### SOURCE DATA
◆ ◆ ◆ ◆ ◆ ◆ ◆
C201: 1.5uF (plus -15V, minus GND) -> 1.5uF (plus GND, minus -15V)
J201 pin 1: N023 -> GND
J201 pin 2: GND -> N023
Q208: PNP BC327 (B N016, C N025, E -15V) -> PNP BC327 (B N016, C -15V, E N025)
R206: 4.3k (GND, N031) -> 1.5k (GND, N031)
◆ ◆ ◆ ◆ ◆ ◆ ◆
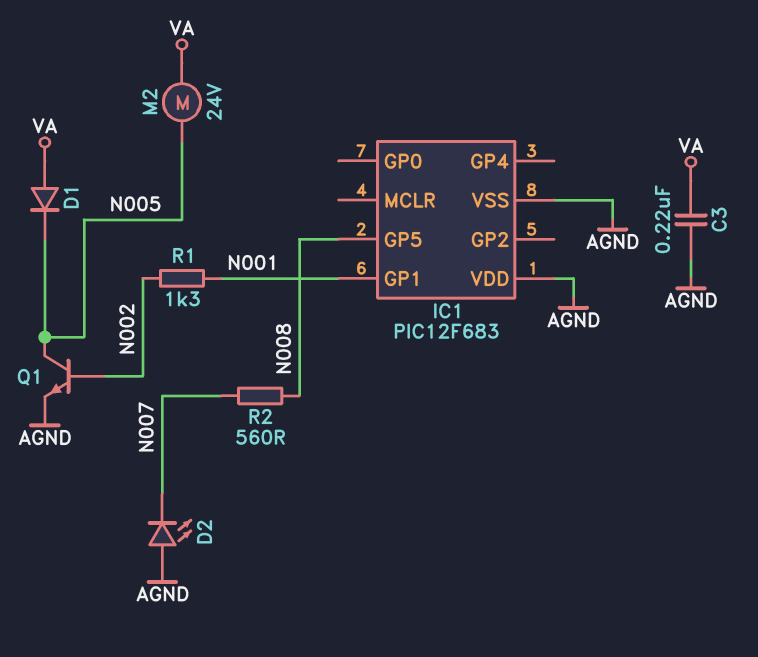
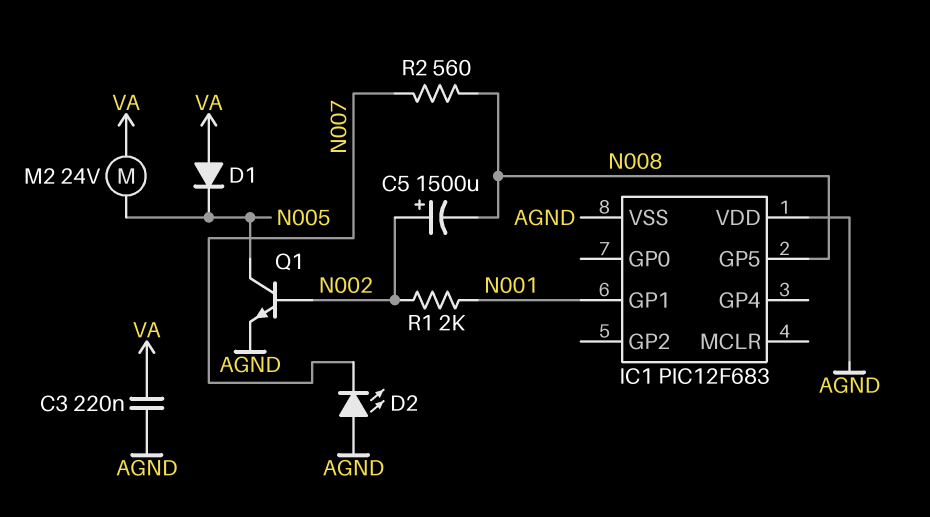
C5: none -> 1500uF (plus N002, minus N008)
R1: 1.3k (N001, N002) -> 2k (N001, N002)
◆ ◆ ◆ ◆ ◆ ◆ ◆
### EXERCISE DETAILS
When you reach the line containing "C201: 1.5uF (plus" in the data above, start copying exactly, and stop after the line containing "R206: 4.3k (GND, N031) -> 1.5k (GND, N031)".

### EXERCISE RESULT
C201: 1.5uF (plus -15V, minus GND) -> 1.5uF (plus GND, minus -15V)
J201 pin 1: N023 -> GND
J201 pin 2: GND -> N023
Q208: PNP BC327 (B N016, C N025, E -15V) -> PNP BC327 (B N016, C -15V, E N025)
R206: 4.3k (GND, N031) -> 1.5k (GND, N031)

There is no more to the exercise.